WORK TASK — Go through the following data and transcribe exactly the stretch of lines from the one holding "Becher/weiß" to the one holding "Taschenrechner/rot (3rd from", both included.

DATA —
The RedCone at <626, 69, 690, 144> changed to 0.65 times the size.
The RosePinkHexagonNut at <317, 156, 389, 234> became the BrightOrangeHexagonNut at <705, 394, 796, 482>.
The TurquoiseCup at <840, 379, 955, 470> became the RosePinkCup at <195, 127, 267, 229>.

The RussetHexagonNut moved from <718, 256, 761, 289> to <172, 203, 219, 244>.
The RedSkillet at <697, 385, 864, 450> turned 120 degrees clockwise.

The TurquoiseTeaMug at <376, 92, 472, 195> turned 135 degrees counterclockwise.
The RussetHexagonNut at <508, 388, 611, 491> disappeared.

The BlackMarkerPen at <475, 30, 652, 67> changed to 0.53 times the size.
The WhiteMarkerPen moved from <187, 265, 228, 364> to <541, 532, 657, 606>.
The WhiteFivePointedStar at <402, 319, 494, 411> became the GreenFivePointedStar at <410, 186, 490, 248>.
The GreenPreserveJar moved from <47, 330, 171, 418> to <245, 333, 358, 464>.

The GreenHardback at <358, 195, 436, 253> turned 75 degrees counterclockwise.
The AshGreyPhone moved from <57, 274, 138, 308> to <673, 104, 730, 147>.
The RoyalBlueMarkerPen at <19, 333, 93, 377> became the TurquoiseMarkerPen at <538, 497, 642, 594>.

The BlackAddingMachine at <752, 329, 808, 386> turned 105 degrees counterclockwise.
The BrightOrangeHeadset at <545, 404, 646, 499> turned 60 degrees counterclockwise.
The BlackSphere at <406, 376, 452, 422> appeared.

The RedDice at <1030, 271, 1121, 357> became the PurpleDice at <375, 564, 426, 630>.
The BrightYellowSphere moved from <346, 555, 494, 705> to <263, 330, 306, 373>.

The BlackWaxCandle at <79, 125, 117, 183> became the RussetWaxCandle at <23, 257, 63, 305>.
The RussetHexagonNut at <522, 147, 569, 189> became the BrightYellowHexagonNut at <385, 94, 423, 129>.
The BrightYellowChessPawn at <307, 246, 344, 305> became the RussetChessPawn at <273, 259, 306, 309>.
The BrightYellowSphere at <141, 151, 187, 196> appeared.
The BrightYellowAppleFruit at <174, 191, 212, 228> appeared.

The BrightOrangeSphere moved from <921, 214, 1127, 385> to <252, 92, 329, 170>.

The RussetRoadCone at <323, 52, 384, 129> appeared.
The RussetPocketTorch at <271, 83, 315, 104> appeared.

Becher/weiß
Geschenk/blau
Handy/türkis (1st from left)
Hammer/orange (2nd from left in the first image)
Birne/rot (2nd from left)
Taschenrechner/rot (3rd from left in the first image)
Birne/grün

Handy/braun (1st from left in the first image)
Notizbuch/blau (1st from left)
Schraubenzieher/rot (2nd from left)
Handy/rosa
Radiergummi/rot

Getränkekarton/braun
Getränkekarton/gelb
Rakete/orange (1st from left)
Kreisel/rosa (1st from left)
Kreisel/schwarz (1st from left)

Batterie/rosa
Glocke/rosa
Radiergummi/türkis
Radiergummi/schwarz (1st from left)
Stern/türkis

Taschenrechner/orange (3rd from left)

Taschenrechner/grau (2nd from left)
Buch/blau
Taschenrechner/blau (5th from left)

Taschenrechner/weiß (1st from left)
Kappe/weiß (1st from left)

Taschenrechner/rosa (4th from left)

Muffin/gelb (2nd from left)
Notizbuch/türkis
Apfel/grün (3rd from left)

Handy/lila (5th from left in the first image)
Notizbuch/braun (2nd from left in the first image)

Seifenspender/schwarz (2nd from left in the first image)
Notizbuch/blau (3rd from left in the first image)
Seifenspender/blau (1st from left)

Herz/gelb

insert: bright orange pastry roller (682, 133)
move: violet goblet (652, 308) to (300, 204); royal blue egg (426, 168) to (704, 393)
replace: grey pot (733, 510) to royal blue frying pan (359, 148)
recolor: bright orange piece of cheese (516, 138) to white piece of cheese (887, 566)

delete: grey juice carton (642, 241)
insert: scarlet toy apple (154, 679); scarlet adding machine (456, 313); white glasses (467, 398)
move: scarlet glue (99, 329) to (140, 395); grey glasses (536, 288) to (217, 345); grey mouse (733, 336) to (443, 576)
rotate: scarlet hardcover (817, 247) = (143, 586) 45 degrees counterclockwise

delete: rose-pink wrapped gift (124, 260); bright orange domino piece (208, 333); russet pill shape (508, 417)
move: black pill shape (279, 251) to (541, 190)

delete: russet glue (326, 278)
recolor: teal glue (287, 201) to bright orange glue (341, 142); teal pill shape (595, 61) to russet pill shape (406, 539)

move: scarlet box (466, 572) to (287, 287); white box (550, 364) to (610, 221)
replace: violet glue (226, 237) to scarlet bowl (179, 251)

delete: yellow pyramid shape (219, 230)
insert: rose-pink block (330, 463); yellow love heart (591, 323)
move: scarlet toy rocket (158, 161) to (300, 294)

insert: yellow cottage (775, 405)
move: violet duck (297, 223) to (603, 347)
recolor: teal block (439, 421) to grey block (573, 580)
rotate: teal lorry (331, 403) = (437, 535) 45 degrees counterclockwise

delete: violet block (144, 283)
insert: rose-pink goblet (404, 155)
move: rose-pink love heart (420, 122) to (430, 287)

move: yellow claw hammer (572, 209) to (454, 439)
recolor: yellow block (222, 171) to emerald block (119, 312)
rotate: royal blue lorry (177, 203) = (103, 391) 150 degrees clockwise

OUTPUT FOR THIS EXERCISE —
Becher/weiß
Geschenk/blau
Handy/türkis (1st from left)
Hammer/orange (2nd from left in the first image)
Birne/rot (2nd from left)
Taschenrechner/rot (3rd from left in the first image)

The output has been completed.